Could you format every line of the material below as a Markdown table with the columns Row and Line, numbering the rows and leaving out any blank lines?

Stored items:

_ _ _ _ _ _ _

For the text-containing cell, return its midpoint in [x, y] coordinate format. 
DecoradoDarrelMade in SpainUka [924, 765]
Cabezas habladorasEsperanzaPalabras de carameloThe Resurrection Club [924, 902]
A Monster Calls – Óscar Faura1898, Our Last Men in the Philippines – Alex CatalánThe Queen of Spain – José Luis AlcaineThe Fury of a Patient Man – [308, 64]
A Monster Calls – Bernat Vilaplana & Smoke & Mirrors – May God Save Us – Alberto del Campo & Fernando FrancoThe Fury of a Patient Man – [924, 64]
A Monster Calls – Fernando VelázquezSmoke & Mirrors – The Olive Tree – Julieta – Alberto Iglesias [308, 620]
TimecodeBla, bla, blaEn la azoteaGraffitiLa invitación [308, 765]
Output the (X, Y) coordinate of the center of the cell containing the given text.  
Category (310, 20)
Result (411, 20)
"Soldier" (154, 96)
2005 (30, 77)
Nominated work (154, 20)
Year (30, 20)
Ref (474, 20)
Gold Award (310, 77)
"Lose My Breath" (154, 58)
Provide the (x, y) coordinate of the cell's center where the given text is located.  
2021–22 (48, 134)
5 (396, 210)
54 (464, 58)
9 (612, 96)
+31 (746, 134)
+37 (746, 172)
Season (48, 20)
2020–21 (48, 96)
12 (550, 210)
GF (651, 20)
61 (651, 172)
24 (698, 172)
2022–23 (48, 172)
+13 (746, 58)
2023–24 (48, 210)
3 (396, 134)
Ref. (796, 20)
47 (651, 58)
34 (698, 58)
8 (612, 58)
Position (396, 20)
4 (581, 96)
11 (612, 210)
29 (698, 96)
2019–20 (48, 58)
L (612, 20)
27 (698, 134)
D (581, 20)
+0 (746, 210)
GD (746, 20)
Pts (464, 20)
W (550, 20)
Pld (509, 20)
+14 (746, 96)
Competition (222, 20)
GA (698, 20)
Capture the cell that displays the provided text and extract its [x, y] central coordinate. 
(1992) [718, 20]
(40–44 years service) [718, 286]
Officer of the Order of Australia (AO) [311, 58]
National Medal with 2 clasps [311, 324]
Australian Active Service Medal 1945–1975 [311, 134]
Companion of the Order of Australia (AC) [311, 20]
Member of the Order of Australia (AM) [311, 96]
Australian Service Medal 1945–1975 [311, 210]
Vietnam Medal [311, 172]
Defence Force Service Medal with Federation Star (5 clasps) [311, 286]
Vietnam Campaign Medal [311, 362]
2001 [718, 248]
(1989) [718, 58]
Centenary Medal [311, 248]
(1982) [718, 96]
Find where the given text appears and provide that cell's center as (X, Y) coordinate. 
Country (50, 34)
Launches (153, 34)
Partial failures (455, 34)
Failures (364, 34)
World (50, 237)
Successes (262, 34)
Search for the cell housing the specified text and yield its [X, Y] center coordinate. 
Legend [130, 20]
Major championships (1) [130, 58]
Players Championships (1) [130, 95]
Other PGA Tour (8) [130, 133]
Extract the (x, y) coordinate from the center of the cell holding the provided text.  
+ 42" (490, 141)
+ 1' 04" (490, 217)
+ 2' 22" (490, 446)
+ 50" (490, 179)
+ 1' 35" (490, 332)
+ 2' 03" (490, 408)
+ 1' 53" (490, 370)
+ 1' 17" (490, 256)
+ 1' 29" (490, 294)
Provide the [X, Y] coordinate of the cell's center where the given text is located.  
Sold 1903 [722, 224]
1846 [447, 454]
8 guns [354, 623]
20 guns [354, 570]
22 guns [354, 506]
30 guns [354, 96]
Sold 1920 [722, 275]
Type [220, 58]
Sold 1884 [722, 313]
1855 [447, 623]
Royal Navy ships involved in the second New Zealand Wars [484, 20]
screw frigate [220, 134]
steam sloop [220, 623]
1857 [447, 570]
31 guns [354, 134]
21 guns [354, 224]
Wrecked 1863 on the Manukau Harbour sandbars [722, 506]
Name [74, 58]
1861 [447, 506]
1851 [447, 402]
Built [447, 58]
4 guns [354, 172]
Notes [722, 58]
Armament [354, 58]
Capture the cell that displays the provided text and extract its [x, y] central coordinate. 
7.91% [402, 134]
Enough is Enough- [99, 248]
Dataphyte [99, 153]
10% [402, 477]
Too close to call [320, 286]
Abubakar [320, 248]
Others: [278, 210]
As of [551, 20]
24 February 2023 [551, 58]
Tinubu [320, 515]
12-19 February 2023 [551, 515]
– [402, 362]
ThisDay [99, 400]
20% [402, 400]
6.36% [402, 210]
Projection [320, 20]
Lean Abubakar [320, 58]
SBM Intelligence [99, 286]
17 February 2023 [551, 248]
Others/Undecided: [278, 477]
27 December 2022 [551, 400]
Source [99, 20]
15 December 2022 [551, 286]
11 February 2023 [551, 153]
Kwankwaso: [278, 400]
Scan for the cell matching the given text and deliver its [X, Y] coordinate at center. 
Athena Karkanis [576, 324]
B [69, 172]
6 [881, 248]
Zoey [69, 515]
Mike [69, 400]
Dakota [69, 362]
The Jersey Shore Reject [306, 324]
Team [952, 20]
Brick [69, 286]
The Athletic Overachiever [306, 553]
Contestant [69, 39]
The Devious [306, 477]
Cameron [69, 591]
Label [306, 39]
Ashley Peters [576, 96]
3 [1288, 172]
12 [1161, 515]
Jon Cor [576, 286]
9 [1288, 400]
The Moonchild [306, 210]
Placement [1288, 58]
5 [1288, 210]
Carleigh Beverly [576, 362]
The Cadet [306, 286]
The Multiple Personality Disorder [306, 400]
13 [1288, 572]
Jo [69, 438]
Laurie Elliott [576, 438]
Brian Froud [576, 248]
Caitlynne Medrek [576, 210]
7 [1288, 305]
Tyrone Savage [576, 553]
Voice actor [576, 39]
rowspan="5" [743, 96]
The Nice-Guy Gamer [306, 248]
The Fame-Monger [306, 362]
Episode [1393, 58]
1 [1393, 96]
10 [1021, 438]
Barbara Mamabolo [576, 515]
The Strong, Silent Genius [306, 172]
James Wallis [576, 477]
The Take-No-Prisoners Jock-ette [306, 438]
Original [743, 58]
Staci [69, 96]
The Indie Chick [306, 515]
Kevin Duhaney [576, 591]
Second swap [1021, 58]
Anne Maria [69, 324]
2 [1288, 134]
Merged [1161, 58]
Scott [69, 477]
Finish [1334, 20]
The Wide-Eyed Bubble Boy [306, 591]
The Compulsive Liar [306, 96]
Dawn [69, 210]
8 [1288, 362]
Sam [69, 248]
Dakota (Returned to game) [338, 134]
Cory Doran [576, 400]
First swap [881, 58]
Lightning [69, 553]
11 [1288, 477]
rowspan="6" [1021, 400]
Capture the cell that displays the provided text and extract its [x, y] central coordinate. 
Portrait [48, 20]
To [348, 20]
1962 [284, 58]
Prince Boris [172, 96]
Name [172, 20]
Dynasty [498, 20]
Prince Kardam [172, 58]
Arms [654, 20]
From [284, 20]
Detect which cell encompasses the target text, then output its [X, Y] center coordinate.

_ _ _ _ _ _ _

# RESPONSE:
| Row | Line |
|---|---|
| 1 | For the text-containing cell, return its midpoint in [x, y] coordinate format.  |
| 2 | DecoradoDarrelMade in SpainUka [924, 765] |
| 3 | Cabezas habladorasEsperanzaPalabras de carameloThe Resurrection Club [924, 902] |
| 4 | A Monster Calls – Óscar Faura1898, Our Last Men in the Philippines – Alex CatalánThe Queen of Spain – José Luis AlcaineThe Fury of a Patient Man – [308, 64] |
| 5 | A Monster Calls – Bernat Vilaplana & Smoke & Mirrors – May God Save Us – Alberto del Campo & Fernando FrancoThe Fury of a Patient Man – [924, 64] |
| 6 | A Monster Calls – Fernando VelázquezSmoke & Mirrors – The Olive Tree – Julieta – Alberto Iglesias [308, 620] |
| 7 | TimecodeBla, bla, blaEn la azoteaGraffitiLa invitación [308, 765] |
| 8 | Output the (X, Y) coordinate of the center of the cell containing the given text.   |
| 9 | Category (310, 20) |
| 10 | Result (411, 20) |
| 11 | "Soldier" (154, 96) |
| 12 | 2005 (30, 77) |
| 13 | Nominated work (154, 20) |
| 14 | Year (30, 20) |
| 15 | Ref (474, 20) |
| 16 | Gold Award (310, 77) |
| 17 | "Lose My Breath" (154, 58) |
| 18 | Provide the (x, y) coordinate of the cell's center where the given text is located.   |
| 19 | 2021–22 (48, 134) |
| 20 | 5 (396, 210) |
| 21 | 54 (464, 58) |
| 22 | 9 (612, 96) |
| 23 | +31 (746, 134) |
| 24 | +37 (746, 172) |
| 25 | Season (48, 20) |
| 26 | 2020–21 (48, 96) |
| 27 | 12 (550, 210) |
| 28 | GF (651, 20) |
| 29 | 61 (651, 172) |
| 30 | 24 (698, 172) |
| 31 | 2022–23 (48, 172) |
| 32 | +13 (746, 58) |
| 33 | 2023–24 (48, 210) |
| 34 | 3 (396, 134) |
| 35 | Ref. (796, 20) |
| 36 | 47 (651, 58) |
| 37 | 34 (698, 58) |
| 38 | 8 (612, 58) |
| 39 | Position (396, 20) |
| 40 | 4 (581, 96) |
| 41 | 11 (612, 210) |
| 42 | 29 (698, 96) |
| 43 | 2019–20 (48, 58) |
| 44 | L (612, 20) |
| 45 | 27 (698, 134) |
| 46 | D (581, 20) |
| 47 | +0 (746, 210) |
| 48 | GD (746, 20) |
| 49 | Pts (464, 20) |
| 50 | W (550, 20) |
| 51 | Pld (509, 20) |
| 52 | +14 (746, 96) |
| 53 | Competition (222, 20) |
| 54 | GA (698, 20) |
| 55 | Capture the cell that displays the provided text and extract its [x, y] central coordinate.  |
| 56 | (1992) [718, 20] |
| 57 | (40–44 years service) [718, 286] |
| 58 | Officer of the Order of Australia (AO) [311, 58] |
| 59 | National Medal with 2 clasps [311, 324] |
| 60 | Australian Active Service Medal 1945–1975 [311, 134] |
| 61 | Companion of the Order of Australia (AC) [311, 20] |
| 62 | Member of the Order of Australia (AM) [311, 96] |
| 63 | Australian Service Medal 1945–1975 [311, 210] |
| 64 | Vietnam Medal [311, 172] |
| 65 | Defence Force Service Medal with Federation Star (5 clasps) [311, 286] |
| 66 | Vietnam Campaign Medal [311, 362] |
| 67 | 2001 [718, 248] |
| 68 | (1989) [718, 58] |
| 69 | Centenary Medal [311, 248] |
| 70 | (1982) [718, 96] |
| 71 | Find where the given text appears and provide that cell's center as (X, Y) coordinate.  |
| 72 | Country (50, 34) |
| 73 | Launches (153, 34) |
| 74 | Partial failures (455, 34) |
| 75 | Failures (364, 34) |
| 76 | World (50, 237) |
| 77 | Successes (262, 34) |
| 78 | Search for the cell housing the specified text and yield its [X, Y] center coordinate.  |
| 79 | Legend [130, 20] |
| 80 | Major championships (1) [130, 58] |
| 81 | Players Championships (1) [130, 95] |
| 82 | Other PGA Tour (8) [130, 133] |
| 83 | Extract the (x, y) coordinate from the center of the cell holding the provided text.   |
| 84 | + 42" (490, 141) |
| 85 | + 1' 04" (490, 217) |
| 86 | + 2' 22" (490, 446) |
| 87 | + 50" (490, 179) |
| 88 | + 1' 35" (490, 332) |
| 89 | + 2' 03" (490, 408) |
| 90 | + 1' 53" (490, 370) |
| 91 | + 1' 17" (490, 256) |
| 92 | + 1' 29" (490, 294) |
| 93 | Provide the [X, Y] coordinate of the cell's center where the given text is located.   |
| 94 | Sold 1903 [722, 224] |
| 95 | 1846 [447, 454] |
| 96 | 8 guns [354, 623] |
| 97 | 20 guns [354, 570] |
| 98 | 22 guns [354, 506] |
| 99 | 30 guns [354, 96] |
| 100 | Sold 1920 [722, 275] |
| 101 | Type [220, 58] |
| 102 | Sold 1884 [722, 313] |
| 103 | 1855 [447, 623] |
| 104 | Royal Navy ships involved in the second New Zealand Wars [484, 20] |
| 105 | screw frigate [220, 134] |
| 106 | steam sloop [220, 623] |
| 107 | 1857 [447, 570] |
| 108 | 31 guns [354, 134] |
| 109 | 21 guns [354, 224] |
| 110 | Wrecked 1863 on the Manukau Harbour sandbars [722, 506] |
| 111 | Name [74, 58] |
| 112 | 1861 [447, 506] |
| 113 | 1851 [447, 402] |
| 114 | Built [447, 58] |
| 115 | 4 guns [354, 172] |
| 116 | Notes [722, 58] |
| 117 | Armament [354, 58] |
| 118 | Capture the cell that displays the provided text and extract its [x, y] central coordinate.  |
| 119 | 7.91% [402, 134] |
| 120 | Enough is Enough- [99, 248] |
| 121 | Dataphyte [99, 153] |
| 122 | 10% [402, 477] |
| 123 | Too close to call [320, 286] |
| 124 | Abubakar [320, 248] |
| 125 | Others: [278, 210] |
| 126 | As of [551, 20] |
| 127 | 24 February 2023 [551, 58] |
| 128 | Tinubu [320, 515] |
| 129 | 12-19 February 2023 [551, 515] |
| 130 | – [402, 362] |
| 131 | ThisDay [99, 400] |
| 132 | 20% [402, 400] |
| 133 | 6.36% [402, 210] |
| 134 | Projection [320, 20] |
| 135 | Lean Abubakar [320, 58] |
| 136 | SBM Intelligence [99, 286] |
| 137 | 17 February 2023 [551, 248] |
| 138 | Others/Undecided: [278, 477] |
| 139 | 27 December 2022 [551, 400] |
| 140 | Source [99, 20] |
| 141 | 15 December 2022 [551, 286] |
| 142 | 11 February 2023 [551, 153] |
| 143 | Kwankwaso: [278, 400] |
| 144 | Scan for the cell matching the given text and deliver its [X, Y] coordinate at center.  |
| 145 | Athena Karkanis [576, 324] |
| 146 | B [69, 172] |
| 147 | 6 [881, 248] |
| 148 | Zoey [69, 515] |
| 149 | Mike [69, 400] |
| 150 | Dakota [69, 362] |
| 151 | The Jersey Shore Reject [306, 324] |
| 152 | Team [952, 20] |
| 153 | Brick [69, 286] |
| 154 | The Athletic Overachiever [306, 553] |
| 155 | Contestant [69, 39] |
| 156 | The Devious [306, 477] |
| 157 | Cameron [69, 591] |
| 158 | Label [306, 39] |
| 159 | Ashley Peters [576, 96] |
| 160 | 3 [1288, 172] |
| 161 | 12 [1161, 515] |
| 162 | Jon Cor [576, 286] |
| 163 | 9 [1288, 400] |
| 164 | The Moonchild [306, 210] |
| 165 | Placement [1288, 58] |
| 166 | 5 [1288, 210] |
| 167 | Carleigh Beverly [576, 362] |
| 168 | The Cadet [306, 286] |
| 169 | The Multiple Personality Disorder [306, 400] |
| 170 | 13 [1288, 572] |
| 171 | Jo [69, 438] |
| 172 | Laurie Elliott [576, 438] |
| 173 | Brian Froud [576, 248] |
| 174 | Caitlynne Medrek [576, 210] |
| 175 | 7 [1288, 305] |
| 176 | Tyrone Savage [576, 553] |
| 177 | Voice actor [576, 39] |
| 178 | rowspan="5" [743, 96] |
| 179 | The Nice-Guy Gamer [306, 248] |
| 180 | The Fame-Monger [306, 362] |
| 181 | Episode [1393, 58] |
| 182 | 1 [1393, 96] |
| 183 | 10 [1021, 438] |
| 184 | Barbara Mamabolo [576, 515] |
| 185 | The Strong, Silent Genius [306, 172] |
| 186 | James Wallis [576, 477] |
| 187 | The Take-No-Prisoners Jock-ette [306, 438] |
| 188 | Original [743, 58] |
| 189 | Staci [69, 96] |
| 190 | The Indie Chick [306, 515] |
| 191 | Kevin Duhaney [576, 591] |
| 192 | Second swap [1021, 58] |
| 193 | Anne Maria [69, 324] |
| 194 | 2 [1288, 134] |
| 195 | Merged [1161, 58] |
| 196 | Scott [69, 477] |
| 197 | Finish [1334, 20] |
| 198 | The Wide-Eyed Bubble Boy [306, 591] |
| 199 | The Compulsive Liar [306, 96] |
| 200 | Dawn [69, 210] |
| 201 | 8 [1288, 362] |
| 202 | Sam [69, 248] |
| 203 | Dakota (Returned to game) [338, 134] |
| 204 | Cory Doran [576, 400] |
| 205 | First swap [881, 58] |
| 206 | Lightning [69, 553] |
| 207 | 11 [1288, 477] |
| 208 | rowspan="6" [1021, 400] |
| 209 | Capture the cell that displays the provided text and extract its [x, y] central coordinate.  |
| 210 | Portrait [48, 20] |
| 211 | To [348, 20] |
| 212 | 1962 [284, 58] |
| 213 | Prince Boris [172, 96] |
| 214 | Name [172, 20] |
| 215 | Dynasty [498, 20] |
| 216 | Prince Kardam [172, 58] |
| 217 | Arms [654, 20] |
| 218 | From [284, 20] |
| 219 | Detect which cell encompasses the target text, then output its [X, Y] center coordinate. |